(Dataset records)
☆ ☆ ☆
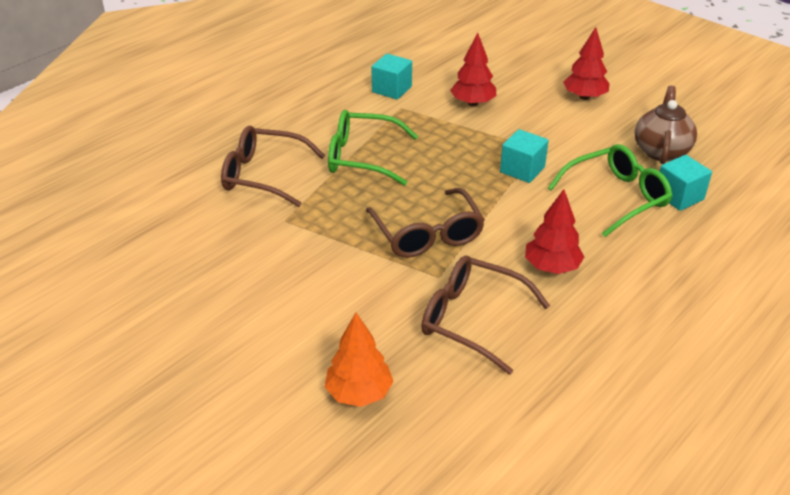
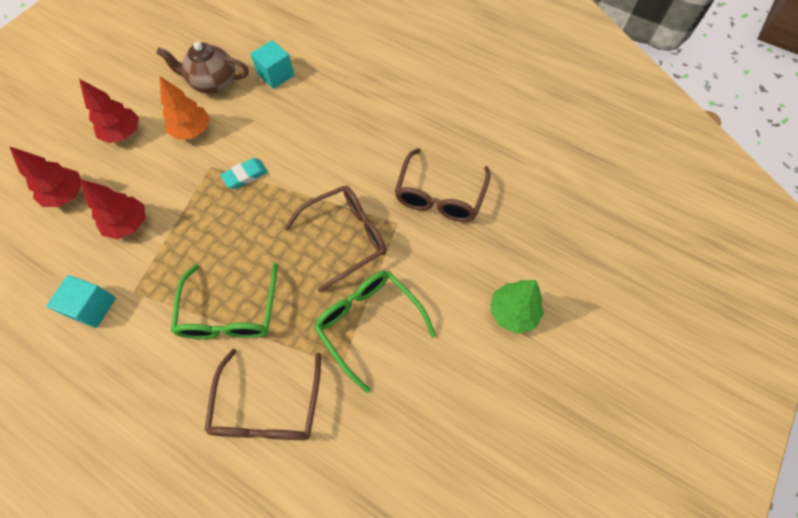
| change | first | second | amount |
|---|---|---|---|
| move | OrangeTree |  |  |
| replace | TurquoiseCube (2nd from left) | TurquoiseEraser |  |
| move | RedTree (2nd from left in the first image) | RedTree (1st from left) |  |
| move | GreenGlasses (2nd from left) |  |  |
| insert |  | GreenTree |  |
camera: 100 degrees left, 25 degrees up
☆ ☆ ☆
- EXERCISE DIRECTIONS
Copy every record exactly, dropping the images.

- ANSWER SECTION
| change | first | second | amount |
|---|---|---|---|
| move | OrangeTree |  |  |
| replace | TurquoiseCube (2nd from left) | TurquoiseEraser |  |
| move | RedTree (2nd from left in the first image) | RedTree (1st from left) |  |
| move | GreenGlasses (2nd from left) |  |  |
| insert |  | GreenTree |  |
camera: 100 degrees left, 25 degrees up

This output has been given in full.